Assignment – Your answer should be the line that contains "none -> brown brick D10:E10 level 1" and each line after it, restated word for word through the final line of the entries.

BEGIN Data listing

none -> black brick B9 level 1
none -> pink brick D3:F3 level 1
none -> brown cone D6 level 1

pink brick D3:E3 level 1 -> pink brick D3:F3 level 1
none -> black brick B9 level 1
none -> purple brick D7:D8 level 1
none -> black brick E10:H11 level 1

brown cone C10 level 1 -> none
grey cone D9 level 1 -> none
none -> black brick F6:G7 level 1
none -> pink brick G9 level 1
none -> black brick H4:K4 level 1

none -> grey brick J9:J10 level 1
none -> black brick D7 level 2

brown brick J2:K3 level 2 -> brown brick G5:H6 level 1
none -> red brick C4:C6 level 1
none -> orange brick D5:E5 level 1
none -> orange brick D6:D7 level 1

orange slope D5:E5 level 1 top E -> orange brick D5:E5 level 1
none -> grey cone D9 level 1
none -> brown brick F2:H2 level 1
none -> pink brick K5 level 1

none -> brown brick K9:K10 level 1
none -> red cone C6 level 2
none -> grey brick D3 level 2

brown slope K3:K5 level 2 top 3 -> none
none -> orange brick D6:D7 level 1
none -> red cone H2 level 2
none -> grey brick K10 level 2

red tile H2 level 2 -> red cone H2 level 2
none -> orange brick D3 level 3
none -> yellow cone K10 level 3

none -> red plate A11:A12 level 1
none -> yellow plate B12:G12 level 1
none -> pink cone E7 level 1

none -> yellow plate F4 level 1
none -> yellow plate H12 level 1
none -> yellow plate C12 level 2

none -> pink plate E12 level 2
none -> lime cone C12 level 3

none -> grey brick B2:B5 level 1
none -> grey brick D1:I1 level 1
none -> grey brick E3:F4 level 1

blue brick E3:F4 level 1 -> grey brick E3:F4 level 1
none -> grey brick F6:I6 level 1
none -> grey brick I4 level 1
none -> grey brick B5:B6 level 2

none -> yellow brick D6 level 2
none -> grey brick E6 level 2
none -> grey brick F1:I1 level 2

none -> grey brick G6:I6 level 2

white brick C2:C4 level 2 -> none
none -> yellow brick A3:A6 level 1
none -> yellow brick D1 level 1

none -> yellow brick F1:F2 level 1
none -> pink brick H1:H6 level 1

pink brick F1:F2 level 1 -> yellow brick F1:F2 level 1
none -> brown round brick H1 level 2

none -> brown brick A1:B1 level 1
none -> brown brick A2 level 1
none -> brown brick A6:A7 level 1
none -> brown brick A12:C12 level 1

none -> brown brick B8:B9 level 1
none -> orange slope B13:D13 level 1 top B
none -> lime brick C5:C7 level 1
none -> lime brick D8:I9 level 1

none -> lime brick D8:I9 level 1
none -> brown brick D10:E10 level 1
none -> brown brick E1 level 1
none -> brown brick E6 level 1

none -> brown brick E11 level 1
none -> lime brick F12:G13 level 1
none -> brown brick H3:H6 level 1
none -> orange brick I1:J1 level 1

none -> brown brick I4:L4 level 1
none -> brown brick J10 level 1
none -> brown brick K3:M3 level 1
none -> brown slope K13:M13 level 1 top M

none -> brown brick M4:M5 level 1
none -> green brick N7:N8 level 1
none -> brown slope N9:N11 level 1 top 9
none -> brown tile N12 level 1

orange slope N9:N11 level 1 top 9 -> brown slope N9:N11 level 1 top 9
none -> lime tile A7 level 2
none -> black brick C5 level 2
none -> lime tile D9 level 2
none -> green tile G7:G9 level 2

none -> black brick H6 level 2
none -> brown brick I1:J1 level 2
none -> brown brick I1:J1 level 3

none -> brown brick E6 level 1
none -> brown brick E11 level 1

END Data listing

Exercise solution –
none -> brown brick D10:E10 level 1
none -> brown brick E1 level 1
none -> brown brick E6 level 1

none -> brown brick E11 level 1
none -> lime brick F12:G13 level 1
none -> brown brick H3:H6 level 1
none -> orange brick I1:J1 level 1

none -> brown brick I4:L4 level 1
none -> brown brick J10 level 1
none -> brown brick K3:M3 level 1
none -> brown slope K13:M13 level 1 top M

none -> brown brick M4:M5 level 1
none -> green brick N7:N8 level 1
none -> brown slope N9:N11 level 1 top 9
none -> brown tile N12 level 1

orange slope N9:N11 level 1 top 9 -> brown slope N9:N11 level 1 top 9
none -> lime tile A7 level 2
none -> black brick C5 level 2
none -> lime tile D9 level 2
none -> green tile G7:G9 level 2

none -> black brick H6 level 2
none -> brown brick I1:J1 level 2
none -> brown brick I1:J1 level 3

none -> brown brick E6 level 1
none -> brown brick E11 level 1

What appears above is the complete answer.